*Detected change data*
-- Opening Marker --

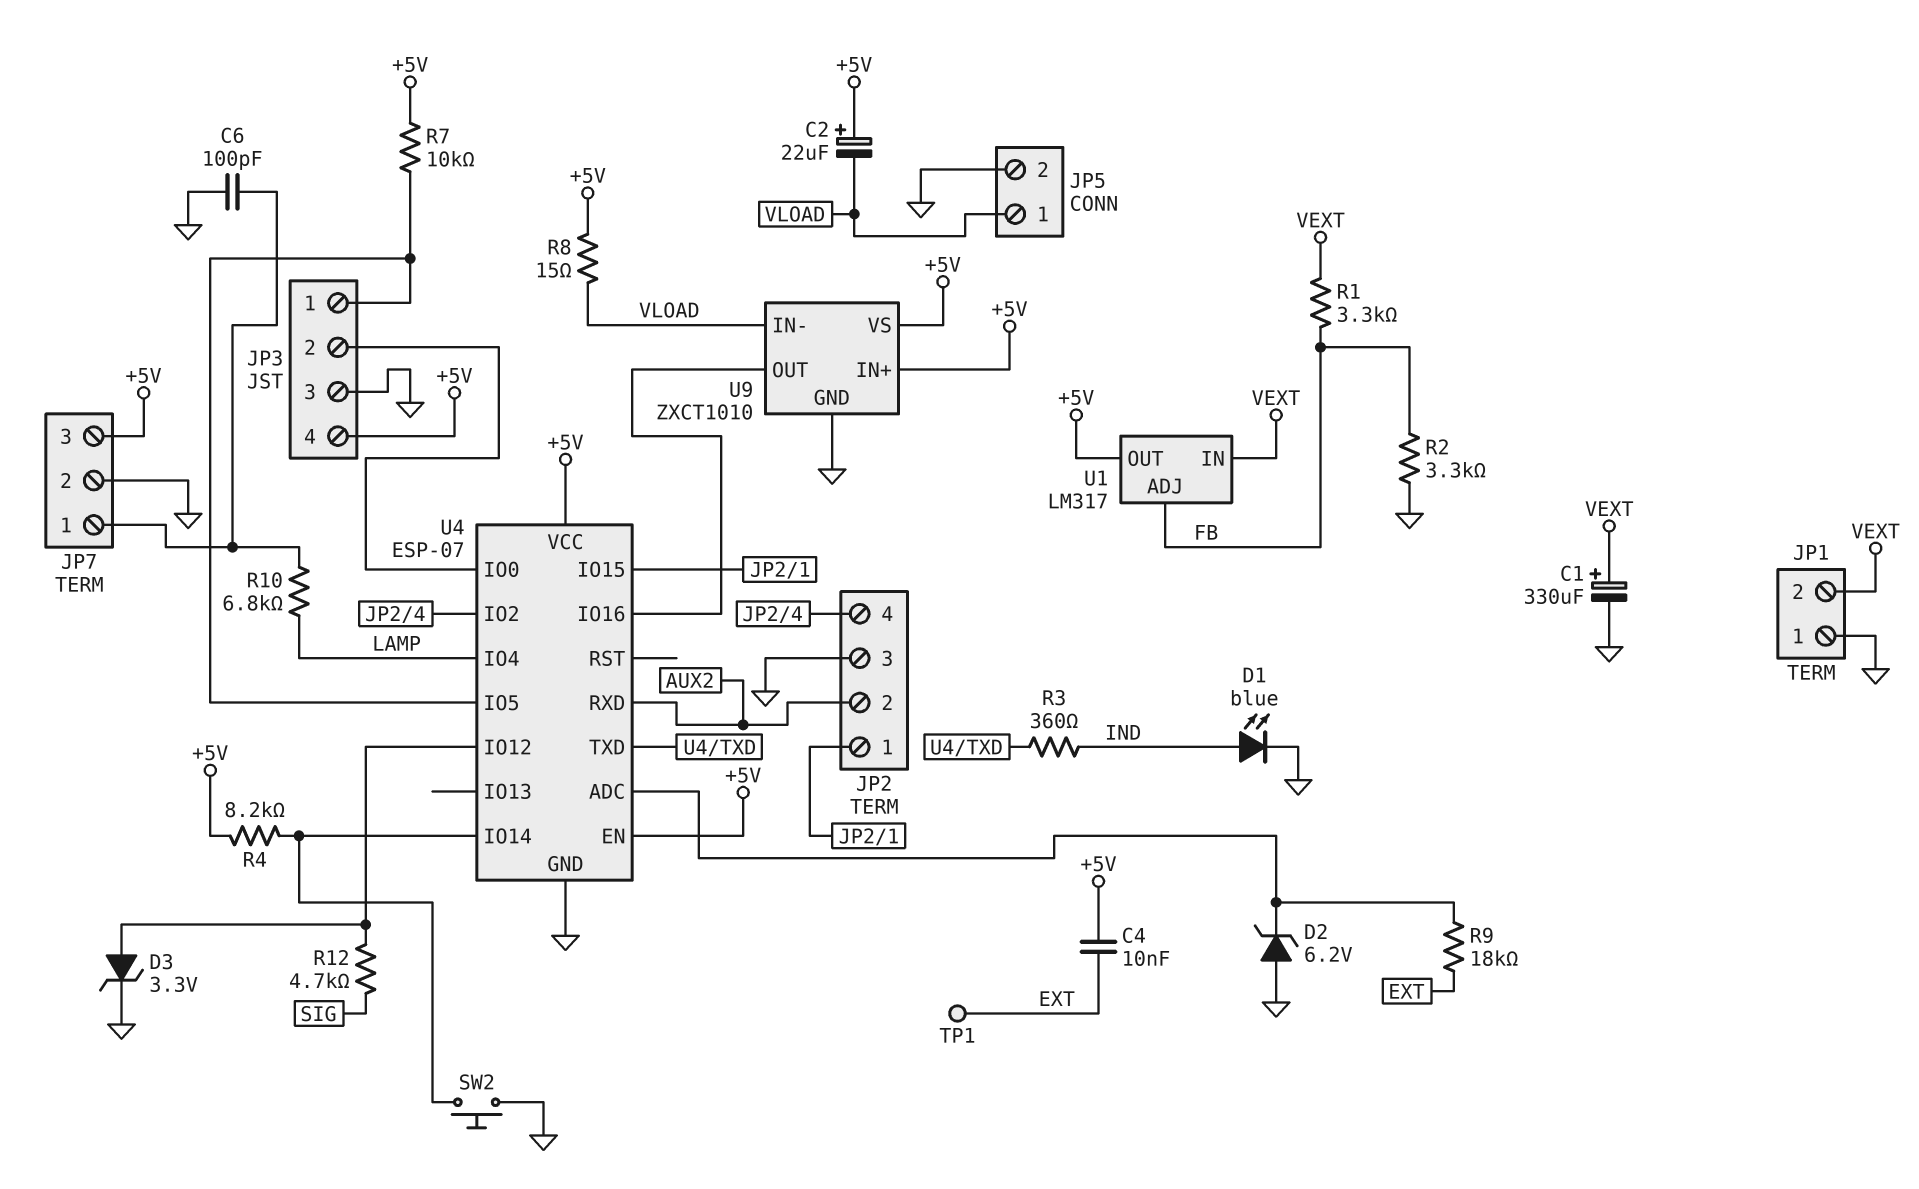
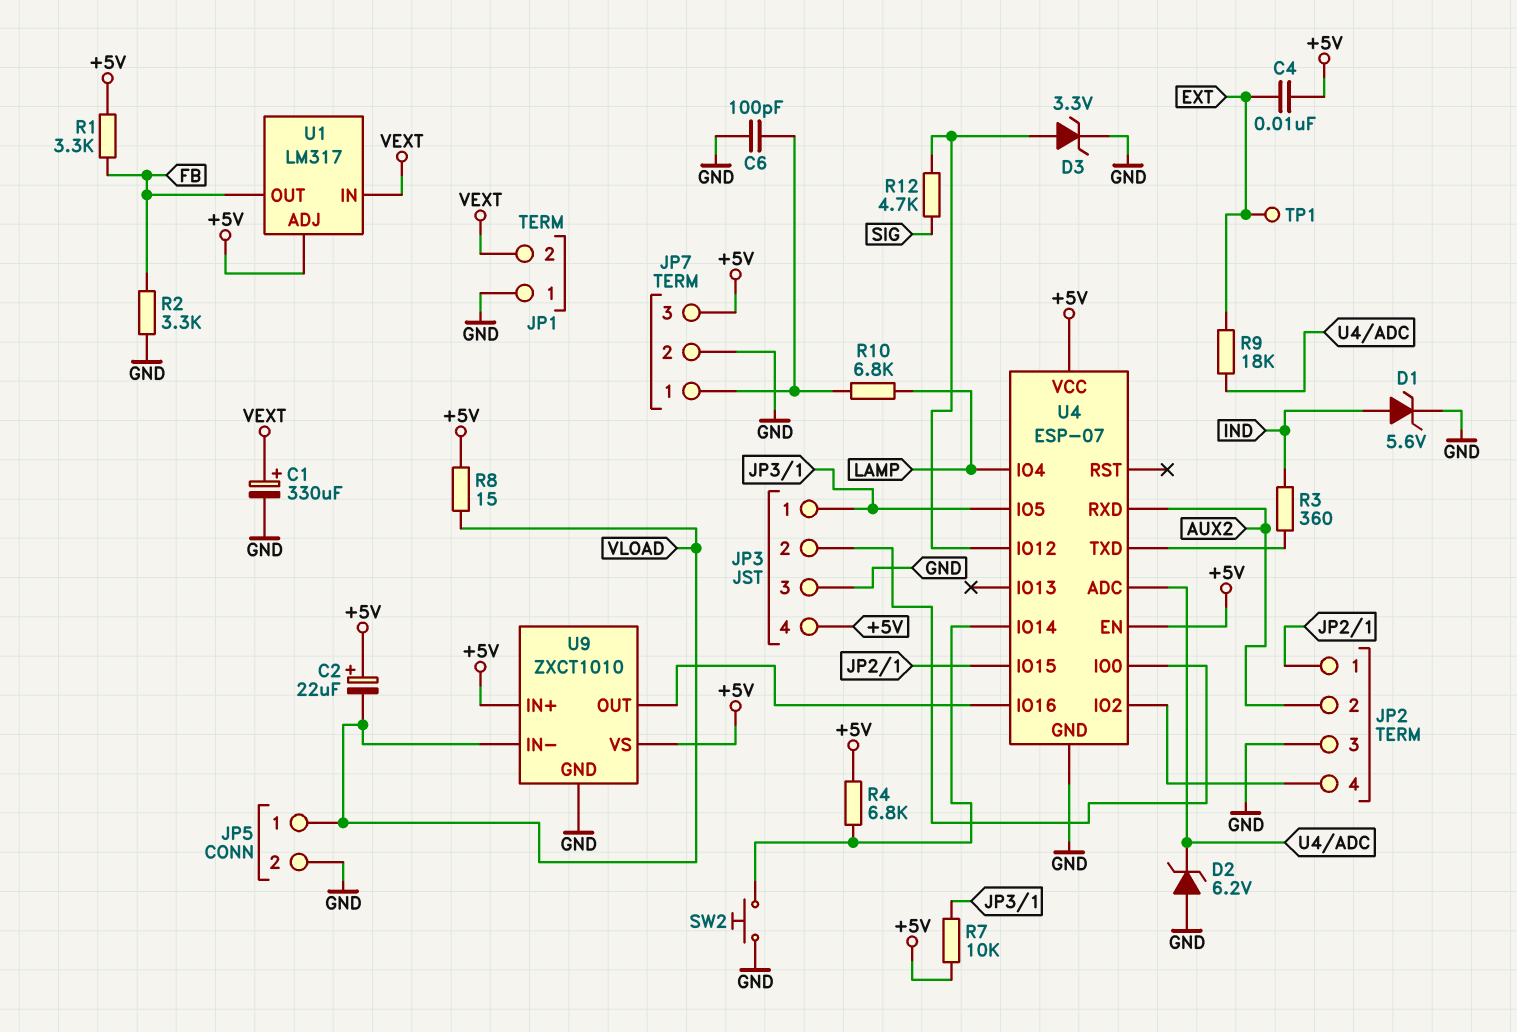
D1: LED blue (A IND, K GND) -> zener 5.6V (A IND, K GND)
R1: 3.3k (FB, VEXT) -> 3.3k (+5V, FB)
R4: 8.2k (+5V, U4/IO14) -> 6.8k (+5V, U4/IO14)
U1 pin ADJ: FB -> +5V
U1 pin OUT: +5V -> FB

-- Closing Marker --

*YOUR INSTRUCTIONS*
Nothing but an exact repeat of the records, pictures excluded, belongs in the answer.

*TASK SOLUTION*
D1: LED blue (A IND, K GND) -> zener 5.6V (A IND, K GND)
R1: 3.3k (FB, VEXT) -> 3.3k (+5V, FB)
R4: 8.2k (+5V, U4/IO14) -> 6.8k (+5V, U4/IO14)
U1 pin ADJ: FB -> +5V
U1 pin OUT: +5V -> FB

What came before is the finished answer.